» **Given data**
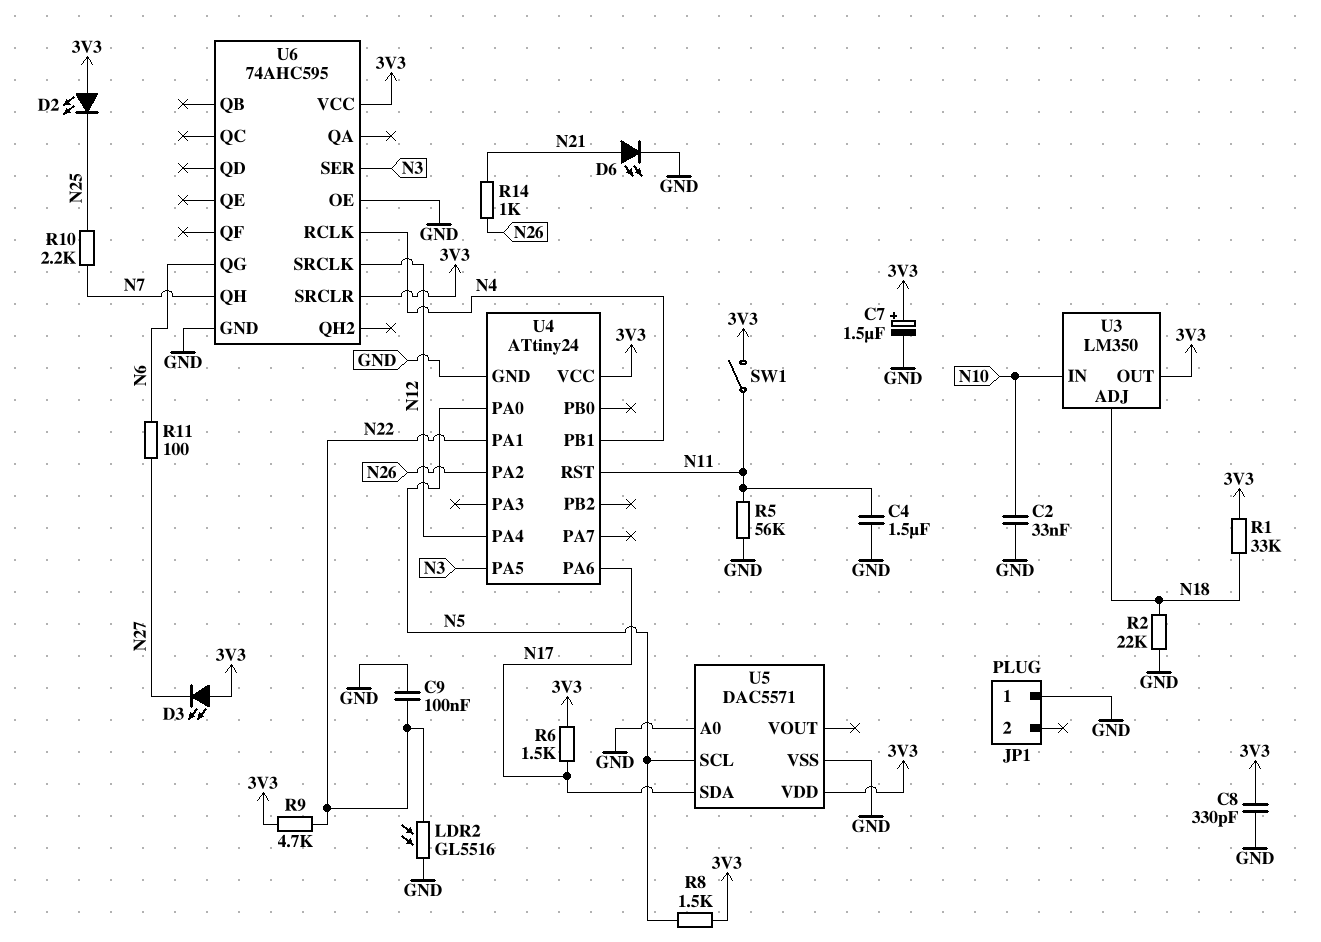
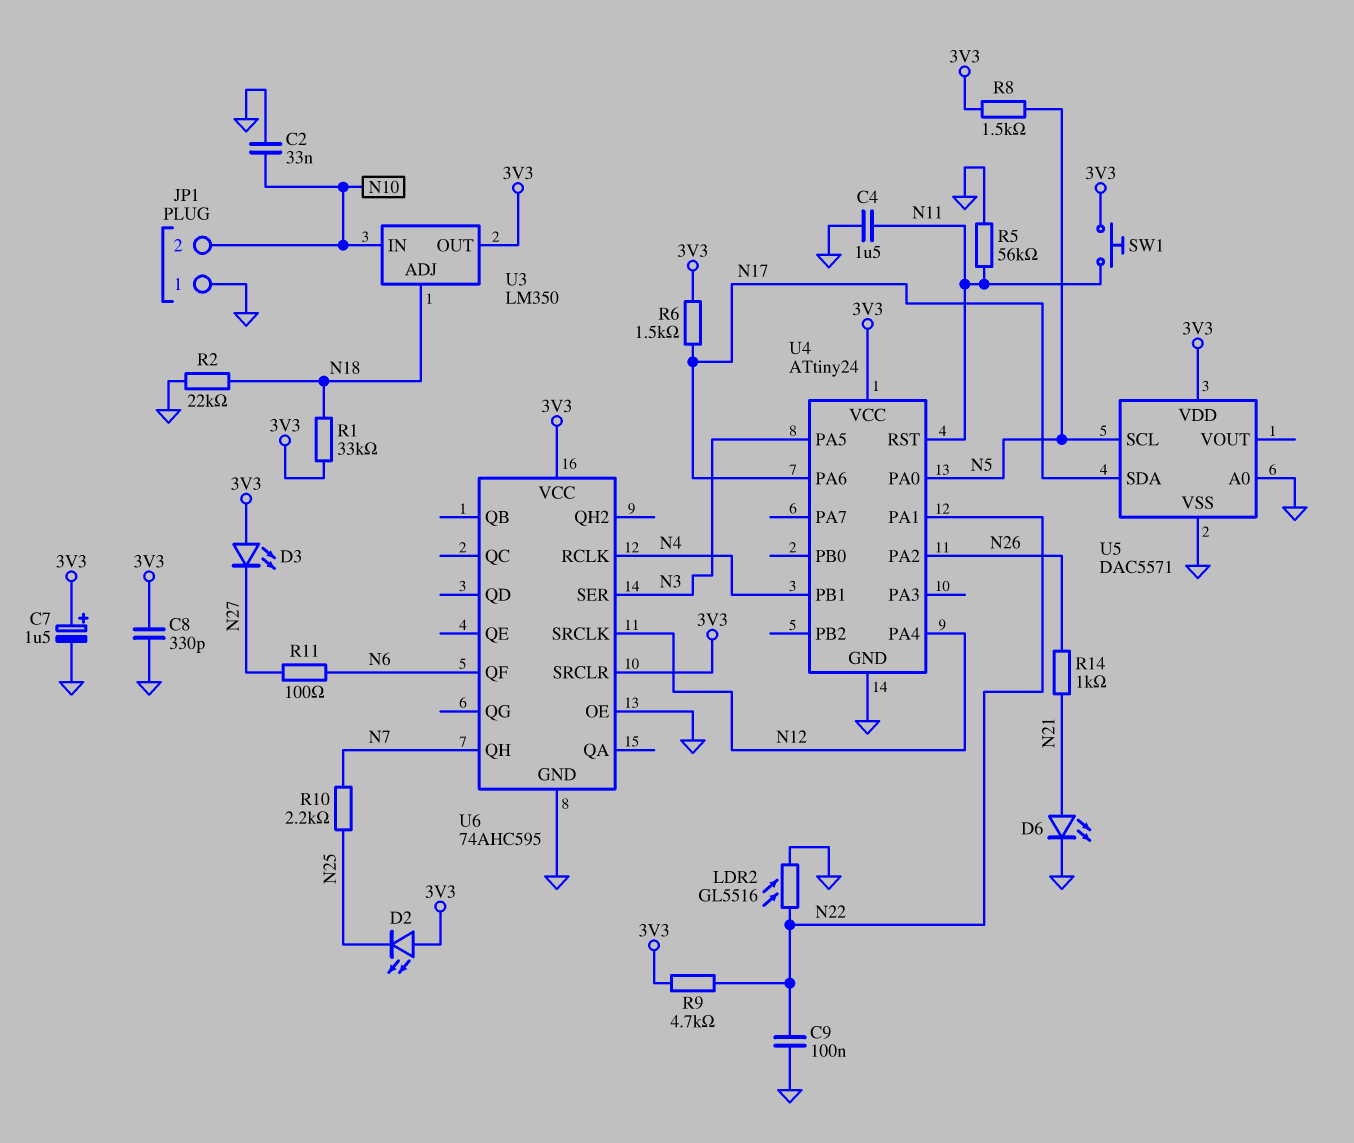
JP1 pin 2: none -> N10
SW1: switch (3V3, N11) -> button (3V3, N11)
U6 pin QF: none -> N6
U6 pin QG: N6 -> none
---
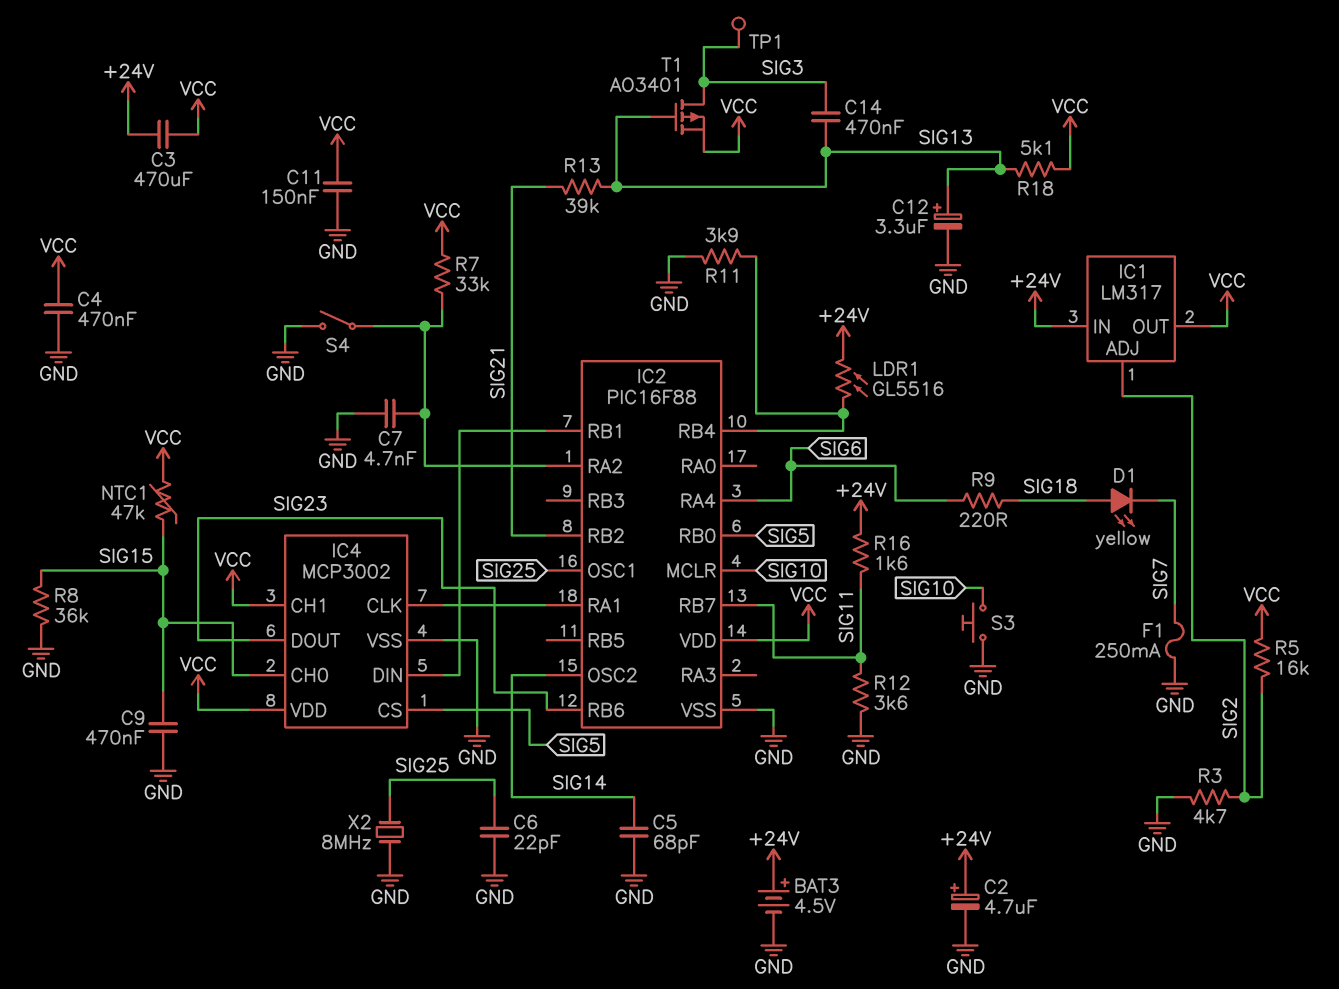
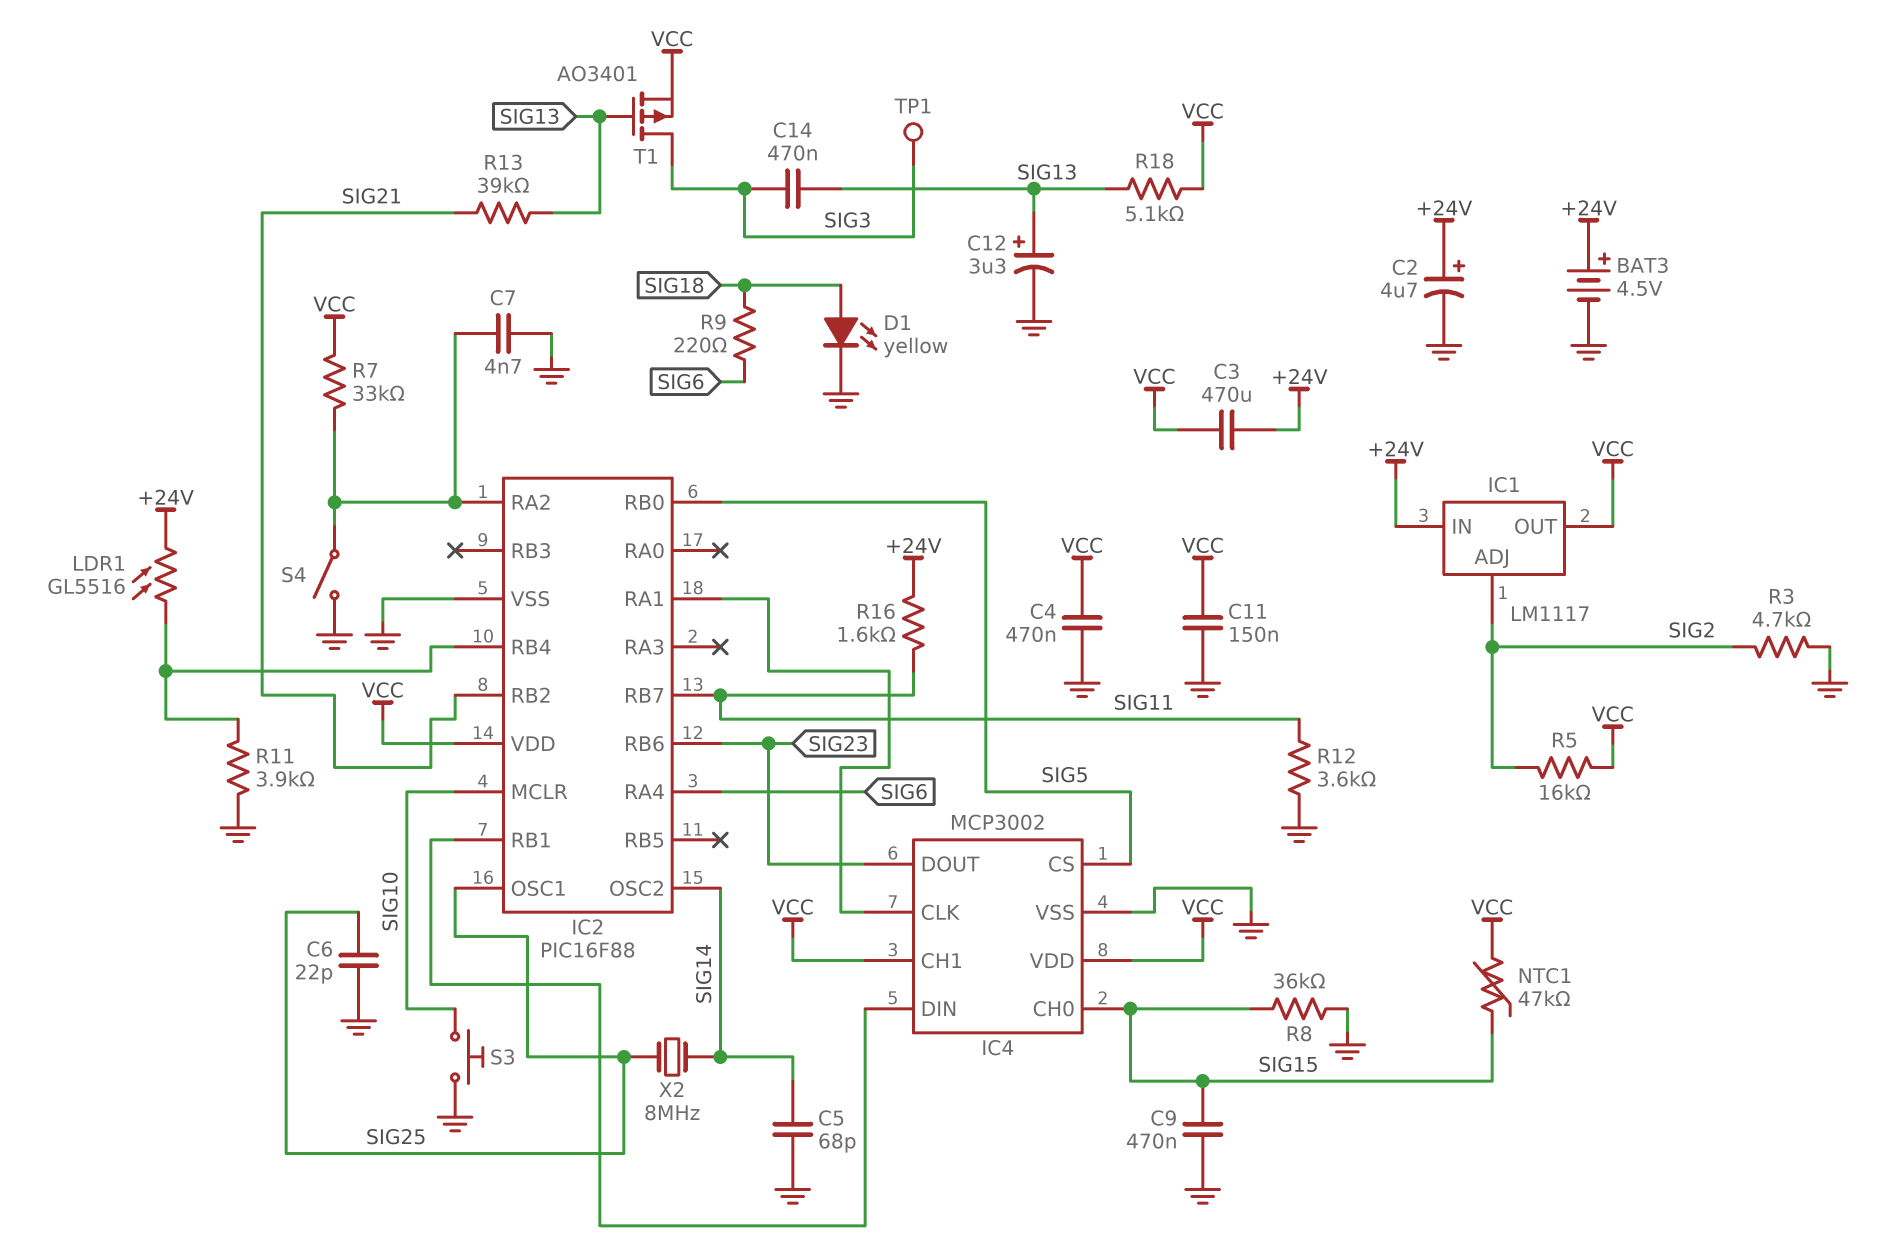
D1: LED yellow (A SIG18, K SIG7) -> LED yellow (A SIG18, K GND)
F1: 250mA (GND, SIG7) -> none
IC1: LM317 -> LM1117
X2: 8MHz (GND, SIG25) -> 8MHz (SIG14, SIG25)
---
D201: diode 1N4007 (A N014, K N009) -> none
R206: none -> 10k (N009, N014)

» **Task description**
Looking at the data above, return every line from the one with "D201: diode 1N4007 (A N014, K N009) -> none" down to the one with "R206: none -> 10k (N009, N014)", exactly and inclusively.

» **Output for this exercise**
D201: diode 1N4007 (A N014, K N009) -> none
R206: none -> 10k (N009, N014)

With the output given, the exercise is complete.